> [Problem statement]: What you should write out is every line from the one containing "[392 241 466 331]" to the end of the data, exactly and with nothing else.

### Exercise data ###

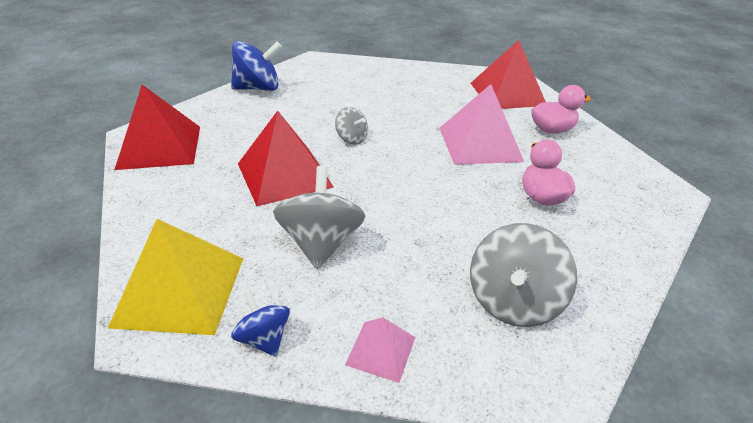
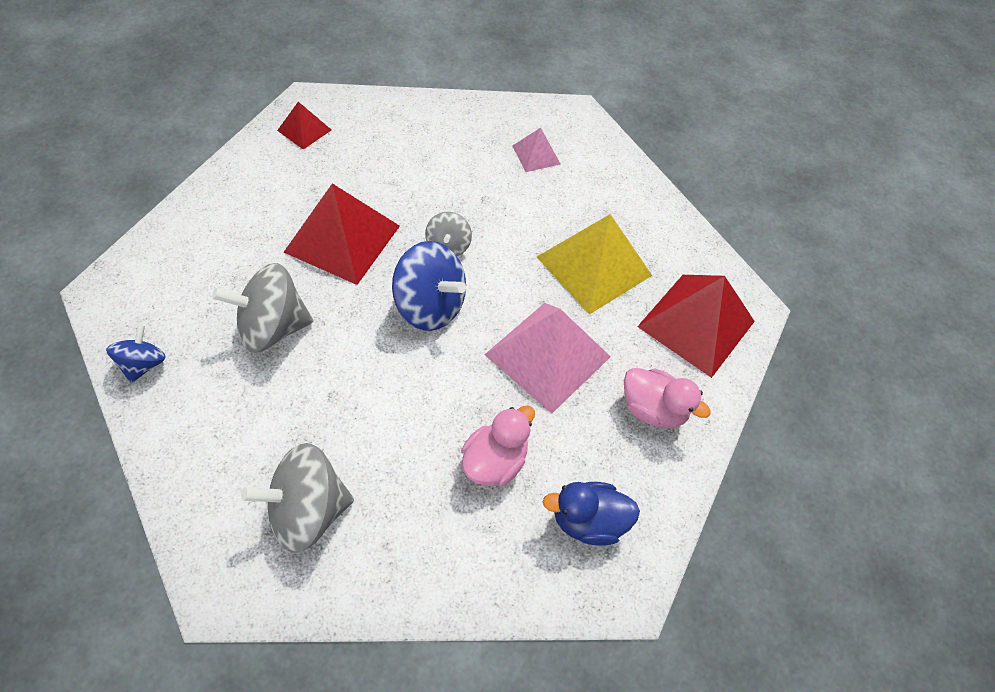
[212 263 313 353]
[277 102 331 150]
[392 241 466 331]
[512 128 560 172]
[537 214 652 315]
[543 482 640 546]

###

> [Solution for this problem]:
[392 241 466 331]
[512 128 560 172]
[537 214 652 315]
[543 482 640 546]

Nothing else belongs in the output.